## SHORT EXERCISE
Report each line in the listing below that contains the string "tuplet".

## DATA

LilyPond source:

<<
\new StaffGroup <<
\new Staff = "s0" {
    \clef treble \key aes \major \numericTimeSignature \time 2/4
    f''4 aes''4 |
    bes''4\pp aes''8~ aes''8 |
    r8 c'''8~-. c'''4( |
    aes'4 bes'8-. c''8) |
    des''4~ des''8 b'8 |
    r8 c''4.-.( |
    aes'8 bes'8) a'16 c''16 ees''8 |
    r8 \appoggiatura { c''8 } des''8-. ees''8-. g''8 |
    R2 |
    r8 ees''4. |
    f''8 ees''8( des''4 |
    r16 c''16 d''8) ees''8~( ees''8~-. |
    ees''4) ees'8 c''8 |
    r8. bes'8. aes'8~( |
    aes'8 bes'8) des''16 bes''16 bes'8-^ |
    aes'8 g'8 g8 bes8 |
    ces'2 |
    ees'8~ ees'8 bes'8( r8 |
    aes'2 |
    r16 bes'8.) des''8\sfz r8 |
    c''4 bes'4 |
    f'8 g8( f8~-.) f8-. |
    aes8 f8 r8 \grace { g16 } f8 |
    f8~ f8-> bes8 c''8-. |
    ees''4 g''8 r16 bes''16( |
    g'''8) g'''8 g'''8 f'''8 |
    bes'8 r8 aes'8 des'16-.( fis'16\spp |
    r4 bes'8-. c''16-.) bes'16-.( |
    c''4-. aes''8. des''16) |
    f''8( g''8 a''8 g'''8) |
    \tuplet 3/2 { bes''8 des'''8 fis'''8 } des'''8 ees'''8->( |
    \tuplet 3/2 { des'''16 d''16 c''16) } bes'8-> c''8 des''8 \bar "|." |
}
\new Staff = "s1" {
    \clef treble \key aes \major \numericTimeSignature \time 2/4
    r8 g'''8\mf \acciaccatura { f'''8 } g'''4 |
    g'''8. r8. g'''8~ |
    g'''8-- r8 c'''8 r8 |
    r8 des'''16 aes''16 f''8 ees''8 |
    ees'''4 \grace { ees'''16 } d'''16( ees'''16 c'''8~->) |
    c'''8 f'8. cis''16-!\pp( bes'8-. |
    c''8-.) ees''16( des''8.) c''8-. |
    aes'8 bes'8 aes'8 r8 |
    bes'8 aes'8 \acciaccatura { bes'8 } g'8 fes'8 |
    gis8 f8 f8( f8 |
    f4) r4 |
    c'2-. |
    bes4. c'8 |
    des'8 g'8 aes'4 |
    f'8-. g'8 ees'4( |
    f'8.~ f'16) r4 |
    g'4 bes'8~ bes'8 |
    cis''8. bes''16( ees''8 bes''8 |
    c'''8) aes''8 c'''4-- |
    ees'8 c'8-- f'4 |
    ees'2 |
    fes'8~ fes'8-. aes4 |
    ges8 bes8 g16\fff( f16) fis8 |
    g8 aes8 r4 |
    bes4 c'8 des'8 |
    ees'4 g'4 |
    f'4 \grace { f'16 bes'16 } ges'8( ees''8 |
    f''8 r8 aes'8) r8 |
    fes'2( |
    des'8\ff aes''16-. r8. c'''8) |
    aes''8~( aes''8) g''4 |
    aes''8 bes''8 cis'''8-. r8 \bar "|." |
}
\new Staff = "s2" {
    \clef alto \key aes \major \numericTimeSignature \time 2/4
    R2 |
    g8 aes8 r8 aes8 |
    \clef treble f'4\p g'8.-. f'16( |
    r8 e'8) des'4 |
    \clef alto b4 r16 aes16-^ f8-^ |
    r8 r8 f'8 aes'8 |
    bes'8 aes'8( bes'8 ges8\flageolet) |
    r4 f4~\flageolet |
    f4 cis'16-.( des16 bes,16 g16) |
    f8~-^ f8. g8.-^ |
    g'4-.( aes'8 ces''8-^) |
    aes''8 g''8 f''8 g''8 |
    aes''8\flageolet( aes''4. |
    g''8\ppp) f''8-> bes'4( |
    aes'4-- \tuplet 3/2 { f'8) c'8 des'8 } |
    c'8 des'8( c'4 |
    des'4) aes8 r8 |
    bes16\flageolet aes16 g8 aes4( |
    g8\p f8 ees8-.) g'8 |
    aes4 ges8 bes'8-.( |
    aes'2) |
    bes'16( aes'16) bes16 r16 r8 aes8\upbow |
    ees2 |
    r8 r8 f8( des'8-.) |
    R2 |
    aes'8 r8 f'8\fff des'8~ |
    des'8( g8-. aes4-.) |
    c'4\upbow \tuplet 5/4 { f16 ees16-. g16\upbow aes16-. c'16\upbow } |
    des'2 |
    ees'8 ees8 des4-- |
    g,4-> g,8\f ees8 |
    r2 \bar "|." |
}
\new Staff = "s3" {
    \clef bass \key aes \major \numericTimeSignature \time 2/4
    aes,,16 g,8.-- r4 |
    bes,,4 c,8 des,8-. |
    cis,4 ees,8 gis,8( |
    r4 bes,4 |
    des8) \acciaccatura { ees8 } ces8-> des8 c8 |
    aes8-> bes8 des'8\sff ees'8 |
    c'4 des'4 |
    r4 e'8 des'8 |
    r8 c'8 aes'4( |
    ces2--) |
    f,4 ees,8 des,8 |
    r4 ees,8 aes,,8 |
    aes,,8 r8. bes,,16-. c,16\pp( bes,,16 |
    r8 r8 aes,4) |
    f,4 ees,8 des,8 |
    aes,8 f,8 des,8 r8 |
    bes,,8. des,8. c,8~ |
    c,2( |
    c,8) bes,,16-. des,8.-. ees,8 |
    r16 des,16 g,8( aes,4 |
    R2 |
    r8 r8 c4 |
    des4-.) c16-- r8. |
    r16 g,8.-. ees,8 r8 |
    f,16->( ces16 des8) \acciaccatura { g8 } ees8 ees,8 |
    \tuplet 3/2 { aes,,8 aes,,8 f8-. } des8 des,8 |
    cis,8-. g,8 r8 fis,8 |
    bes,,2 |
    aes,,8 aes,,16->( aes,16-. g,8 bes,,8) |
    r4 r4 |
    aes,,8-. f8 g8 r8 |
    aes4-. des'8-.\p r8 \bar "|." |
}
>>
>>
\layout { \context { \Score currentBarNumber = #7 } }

## SOLUTION
    \tuplet 3/2 { bes''8 des'''8 fis'''8 } des'''8 ees'''8->( |
    \tuplet 3/2 { des'''16 d''16 c''16) } bes'8-> c''8 des''8 \bar "|." |
    aes'4-- \tuplet 3/2 { f'8) c'8 des'8 } |
    c'4\upbow \tuplet 5/4 { f16 ees16-. g16\upbow aes16-. c'16\upbow } |
    \tuplet 3/2 { aes,,8 aes,,8 f8-. } des8 des,8 |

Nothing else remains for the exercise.